If a line in the listing below contains "grey", return that line.

**Data for this exercise**
★ ★ ★ ★ ★
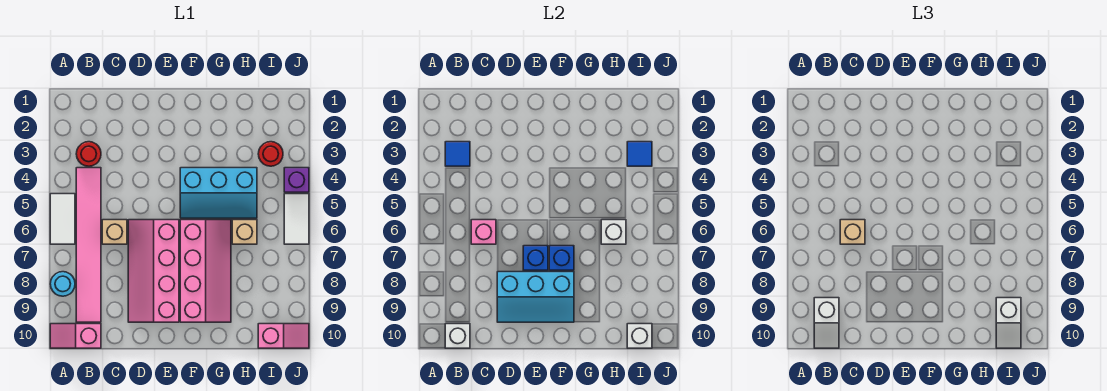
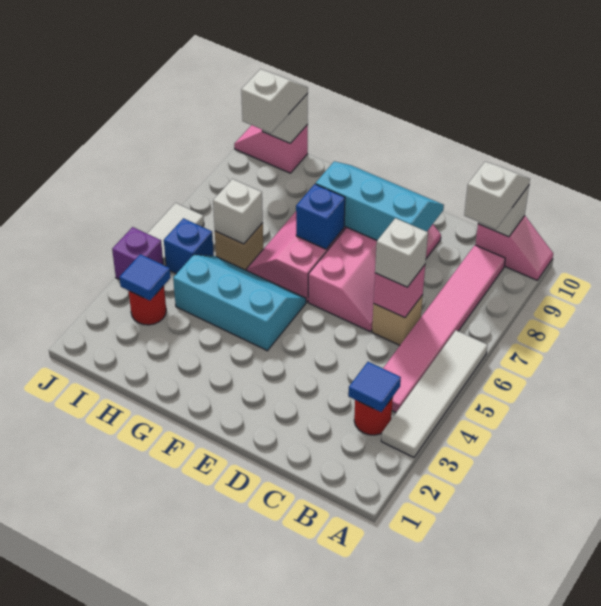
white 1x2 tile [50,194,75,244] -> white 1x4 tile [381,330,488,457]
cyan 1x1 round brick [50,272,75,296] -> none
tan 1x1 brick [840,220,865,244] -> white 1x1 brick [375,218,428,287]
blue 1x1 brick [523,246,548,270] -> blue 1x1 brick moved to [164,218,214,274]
★ ★ ★ ★ ★
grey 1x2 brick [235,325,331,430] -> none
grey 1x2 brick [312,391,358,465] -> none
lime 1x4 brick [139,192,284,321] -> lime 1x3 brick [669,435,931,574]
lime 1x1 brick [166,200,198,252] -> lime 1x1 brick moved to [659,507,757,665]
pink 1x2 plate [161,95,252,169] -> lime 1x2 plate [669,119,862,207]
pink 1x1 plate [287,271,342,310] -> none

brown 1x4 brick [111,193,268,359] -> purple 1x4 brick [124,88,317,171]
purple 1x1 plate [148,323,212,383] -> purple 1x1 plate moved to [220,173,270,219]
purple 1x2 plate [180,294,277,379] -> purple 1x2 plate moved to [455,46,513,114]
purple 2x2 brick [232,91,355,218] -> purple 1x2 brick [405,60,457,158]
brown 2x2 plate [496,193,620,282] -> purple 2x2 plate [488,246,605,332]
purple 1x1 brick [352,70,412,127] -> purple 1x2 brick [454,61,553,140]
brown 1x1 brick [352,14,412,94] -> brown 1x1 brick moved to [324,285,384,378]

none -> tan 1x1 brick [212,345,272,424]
★ ★ ★ ★ ★
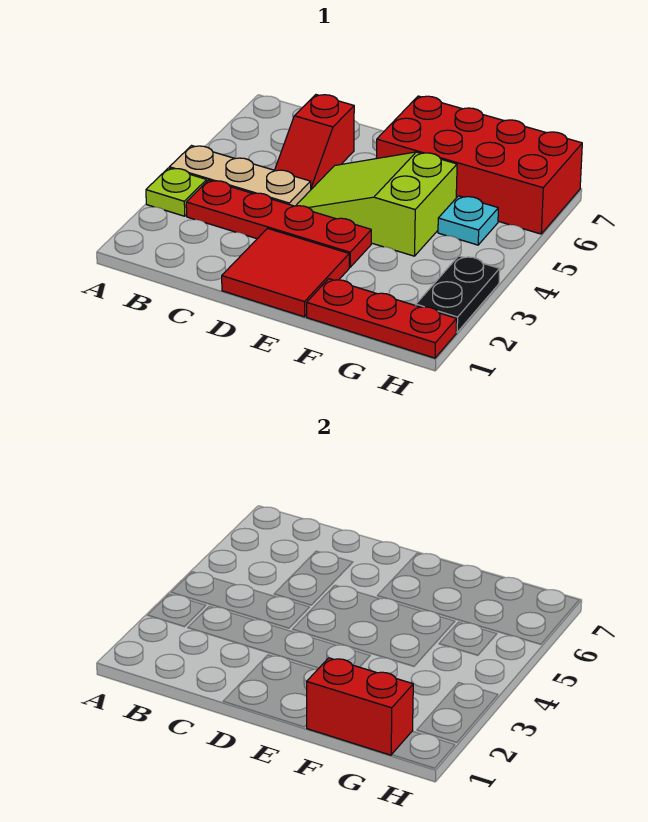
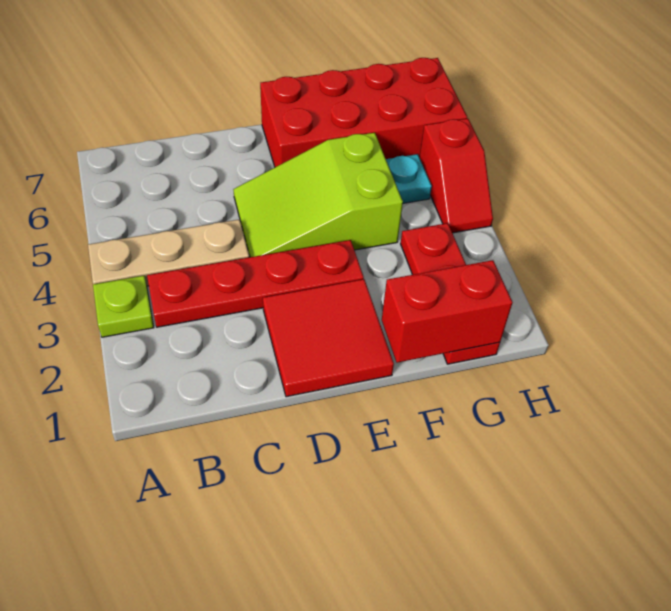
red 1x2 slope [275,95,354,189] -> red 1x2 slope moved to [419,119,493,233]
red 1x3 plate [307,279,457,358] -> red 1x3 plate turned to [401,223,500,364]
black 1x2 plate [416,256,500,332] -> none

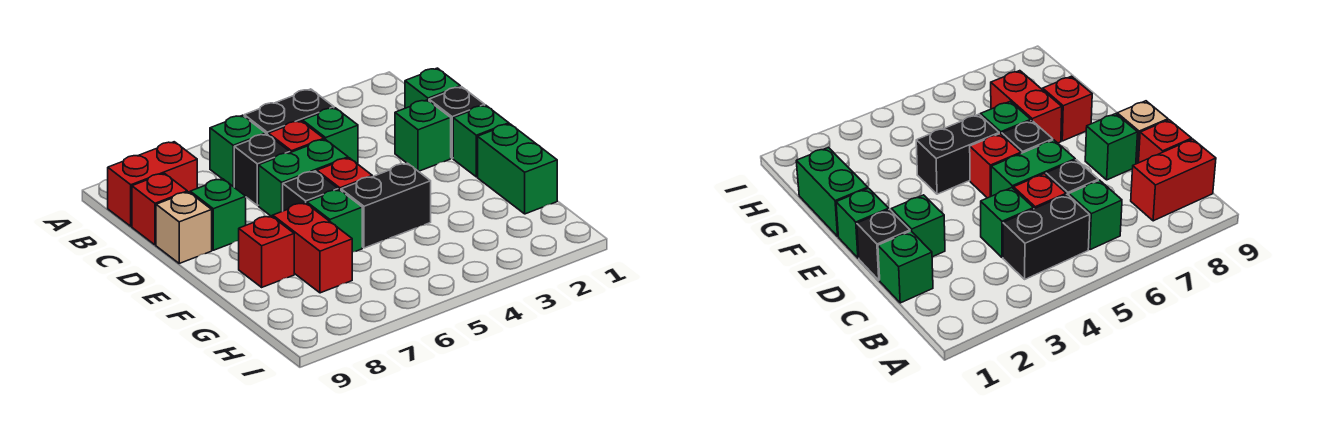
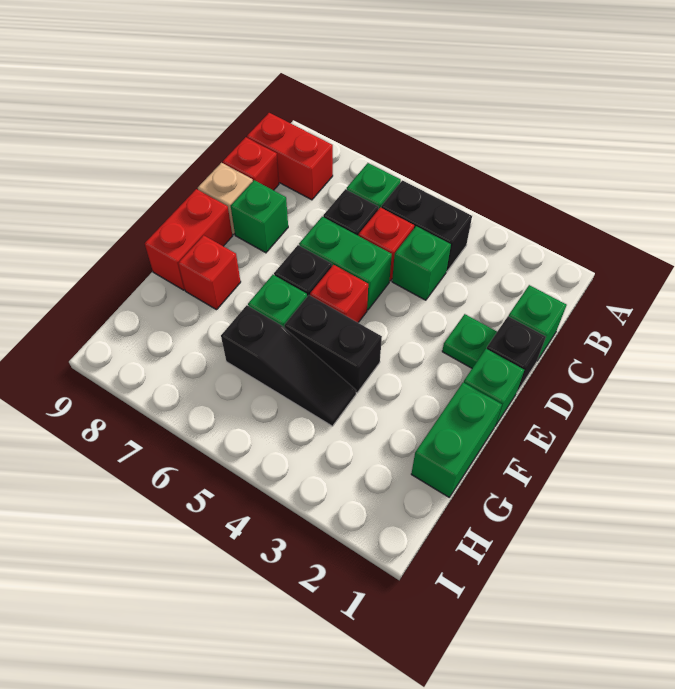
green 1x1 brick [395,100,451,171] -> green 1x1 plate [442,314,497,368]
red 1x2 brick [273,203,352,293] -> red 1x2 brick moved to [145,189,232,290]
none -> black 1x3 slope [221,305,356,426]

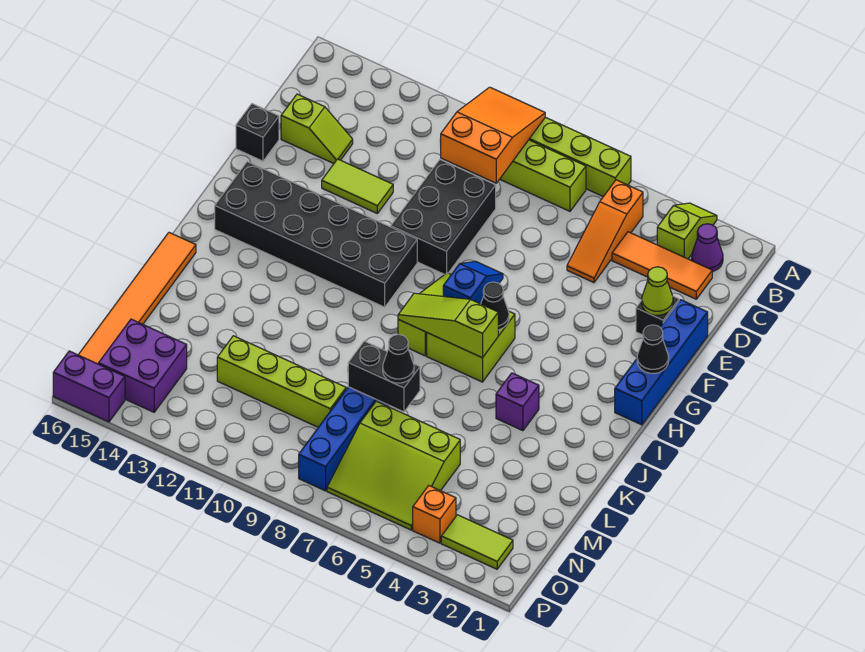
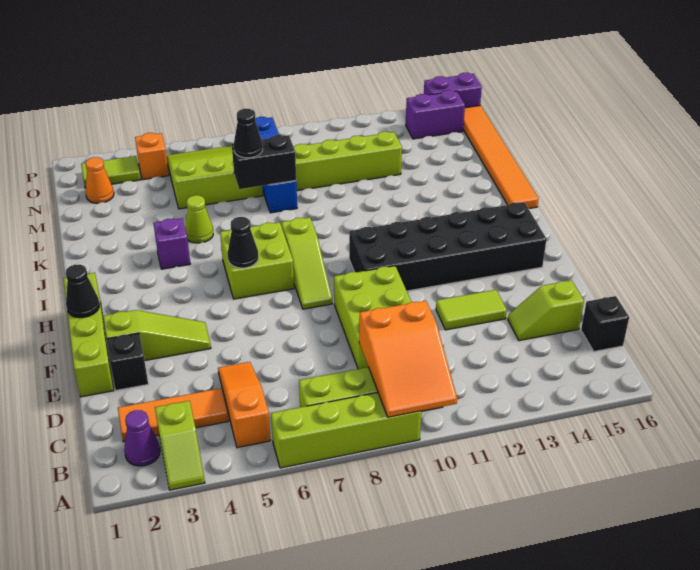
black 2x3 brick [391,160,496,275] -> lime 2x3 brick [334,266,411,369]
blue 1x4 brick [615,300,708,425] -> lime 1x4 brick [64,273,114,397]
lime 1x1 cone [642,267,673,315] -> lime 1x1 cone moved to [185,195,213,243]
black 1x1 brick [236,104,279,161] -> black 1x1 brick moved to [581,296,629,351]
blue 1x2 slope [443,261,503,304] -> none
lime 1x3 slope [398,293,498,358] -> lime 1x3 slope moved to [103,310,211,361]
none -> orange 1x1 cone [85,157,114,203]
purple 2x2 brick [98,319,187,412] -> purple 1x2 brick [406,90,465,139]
★ ★ ★ ★ ★
**Result for this task**
grey 1x2 brick [235,325,331,430] -> none
grey 1x2 brick [312,391,358,465] -> none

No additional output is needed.